* **TASK**
Write out, precisely and in full, each line of the material.

######

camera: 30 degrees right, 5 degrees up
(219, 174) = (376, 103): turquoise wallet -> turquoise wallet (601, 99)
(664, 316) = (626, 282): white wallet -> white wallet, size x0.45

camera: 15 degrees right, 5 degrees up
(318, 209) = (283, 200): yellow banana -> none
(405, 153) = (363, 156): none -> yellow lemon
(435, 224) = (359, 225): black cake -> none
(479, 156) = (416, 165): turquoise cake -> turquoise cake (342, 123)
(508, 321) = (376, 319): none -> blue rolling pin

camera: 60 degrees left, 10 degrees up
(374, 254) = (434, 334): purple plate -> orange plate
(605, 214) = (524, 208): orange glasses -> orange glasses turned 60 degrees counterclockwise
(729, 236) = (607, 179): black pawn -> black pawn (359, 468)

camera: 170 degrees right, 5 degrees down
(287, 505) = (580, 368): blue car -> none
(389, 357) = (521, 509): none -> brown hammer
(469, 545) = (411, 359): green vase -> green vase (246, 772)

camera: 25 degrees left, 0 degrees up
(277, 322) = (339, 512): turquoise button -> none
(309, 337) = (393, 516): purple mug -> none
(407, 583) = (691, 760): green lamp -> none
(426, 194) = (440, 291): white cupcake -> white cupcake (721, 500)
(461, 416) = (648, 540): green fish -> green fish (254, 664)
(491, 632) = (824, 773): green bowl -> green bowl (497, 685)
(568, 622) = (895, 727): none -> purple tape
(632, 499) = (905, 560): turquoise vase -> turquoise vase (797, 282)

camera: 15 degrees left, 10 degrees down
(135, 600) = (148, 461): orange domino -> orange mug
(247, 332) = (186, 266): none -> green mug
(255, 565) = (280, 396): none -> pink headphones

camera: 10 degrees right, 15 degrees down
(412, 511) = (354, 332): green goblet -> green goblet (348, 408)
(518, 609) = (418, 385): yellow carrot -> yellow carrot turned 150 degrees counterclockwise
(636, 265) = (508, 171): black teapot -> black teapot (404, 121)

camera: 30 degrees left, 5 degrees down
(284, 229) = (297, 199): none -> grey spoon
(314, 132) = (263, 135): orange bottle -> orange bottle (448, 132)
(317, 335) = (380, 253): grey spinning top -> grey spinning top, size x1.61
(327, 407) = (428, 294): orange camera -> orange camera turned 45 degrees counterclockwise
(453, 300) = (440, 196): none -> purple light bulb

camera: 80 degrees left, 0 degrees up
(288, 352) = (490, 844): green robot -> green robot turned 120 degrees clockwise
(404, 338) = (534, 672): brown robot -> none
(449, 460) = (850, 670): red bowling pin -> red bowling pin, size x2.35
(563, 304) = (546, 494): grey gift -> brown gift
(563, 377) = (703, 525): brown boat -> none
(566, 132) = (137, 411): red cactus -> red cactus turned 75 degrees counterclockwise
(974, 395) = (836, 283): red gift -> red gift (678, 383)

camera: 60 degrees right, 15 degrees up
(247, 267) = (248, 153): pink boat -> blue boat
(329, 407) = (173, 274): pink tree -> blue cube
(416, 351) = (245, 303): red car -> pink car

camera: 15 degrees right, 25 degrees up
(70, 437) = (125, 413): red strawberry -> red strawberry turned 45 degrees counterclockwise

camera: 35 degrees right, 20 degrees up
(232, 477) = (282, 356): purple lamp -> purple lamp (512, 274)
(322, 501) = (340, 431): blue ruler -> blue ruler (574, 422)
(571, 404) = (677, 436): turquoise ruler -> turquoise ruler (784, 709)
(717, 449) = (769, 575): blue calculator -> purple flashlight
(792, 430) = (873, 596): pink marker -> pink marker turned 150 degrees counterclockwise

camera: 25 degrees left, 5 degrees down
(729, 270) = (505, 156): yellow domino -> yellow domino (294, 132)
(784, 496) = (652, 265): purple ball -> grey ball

######

* **YOUR RESPONSE**
camera: 30 degrees right, 5 degrees up
(219, 174) = (376, 103): turquoise wallet -> turquoise wallet (601, 99)
(664, 316) = (626, 282): white wallet -> white wallet, size x0.45

camera: 15 degrees right, 5 degrees up
(318, 209) = (283, 200): yellow banana -> none
(405, 153) = (363, 156): none -> yellow lemon
(435, 224) = (359, 225): black cake -> none
(479, 156) = (416, 165): turquoise cake -> turquoise cake (342, 123)
(508, 321) = (376, 319): none -> blue rolling pin

camera: 60 degrees left, 10 degrees up
(374, 254) = (434, 334): purple plate -> orange plate
(605, 214) = (524, 208): orange glasses -> orange glasses turned 60 degrees counterclockwise
(729, 236) = (607, 179): black pawn -> black pawn (359, 468)

camera: 170 degrees right, 5 degrees down
(287, 505) = (580, 368): blue car -> none
(389, 357) = (521, 509): none -> brown hammer
(469, 545) = (411, 359): green vase -> green vase (246, 772)

camera: 25 degrees left, 0 degrees up
(277, 322) = (339, 512): turquoise button -> none
(309, 337) = (393, 516): purple mug -> none
(407, 583) = (691, 760): green lamp -> none
(426, 194) = (440, 291): white cupcake -> white cupcake (721, 500)
(461, 416) = (648, 540): green fish -> green fish (254, 664)
(491, 632) = (824, 773): green bowl -> green bowl (497, 685)
(568, 622) = (895, 727): none -> purple tape
(632, 499) = (905, 560): turquoise vase -> turquoise vase (797, 282)

camera: 15 degrees left, 10 degrees down
(135, 600) = (148, 461): orange domino -> orange mug
(247, 332) = (186, 266): none -> green mug
(255, 565) = (280, 396): none -> pink headphones

camera: 10 degrees right, 15 degrees down
(412, 511) = (354, 332): green goblet -> green goblet (348, 408)
(518, 609) = (418, 385): yellow carrot -> yellow carrot turned 150 degrees counterclockwise
(636, 265) = (508, 171): black teapot -> black teapot (404, 121)

camera: 30 degrees left, 5 degrees down
(284, 229) = (297, 199): none -> grey spoon
(314, 132) = (263, 135): orange bottle -> orange bottle (448, 132)
(317, 335) = (380, 253): grey spinning top -> grey spinning top, size x1.61
(327, 407) = (428, 294): orange camera -> orange camera turned 45 degrees counterclockwise
(453, 300) = (440, 196): none -> purple light bulb

camera: 80 degrees left, 0 degrees up
(288, 352) = (490, 844): green robot -> green robot turned 120 degrees clockwise
(404, 338) = (534, 672): brown robot -> none
(449, 460) = (850, 670): red bowling pin -> red bowling pin, size x2.35
(563, 304) = (546, 494): grey gift -> brown gift
(563, 377) = (703, 525): brown boat -> none
(566, 132) = (137, 411): red cactus -> red cactus turned 75 degrees counterclockwise
(974, 395) = (836, 283): red gift -> red gift (678, 383)

camera: 60 degrees right, 15 degrees up
(247, 267) = (248, 153): pink boat -> blue boat
(329, 407) = (173, 274): pink tree -> blue cube
(416, 351) = (245, 303): red car -> pink car

camera: 15 degrees right, 25 degrees up
(70, 437) = (125, 413): red strawberry -> red strawberry turned 45 degrees counterclockwise

camera: 35 degrees right, 20 degrees up
(232, 477) = (282, 356): purple lamp -> purple lamp (512, 274)
(322, 501) = (340, 431): blue ruler -> blue ruler (574, 422)
(571, 404) = (677, 436): turquoise ruler -> turquoise ruler (784, 709)
(717, 449) = (769, 575): blue calculator -> purple flashlight
(792, 430) = (873, 596): pink marker -> pink marker turned 150 degrees counterclockwise

camera: 25 degrees left, 5 degrees down
(729, 270) = (505, 156): yellow domino -> yellow domino (294, 132)
(784, 496) = (652, 265): purple ball -> grey ball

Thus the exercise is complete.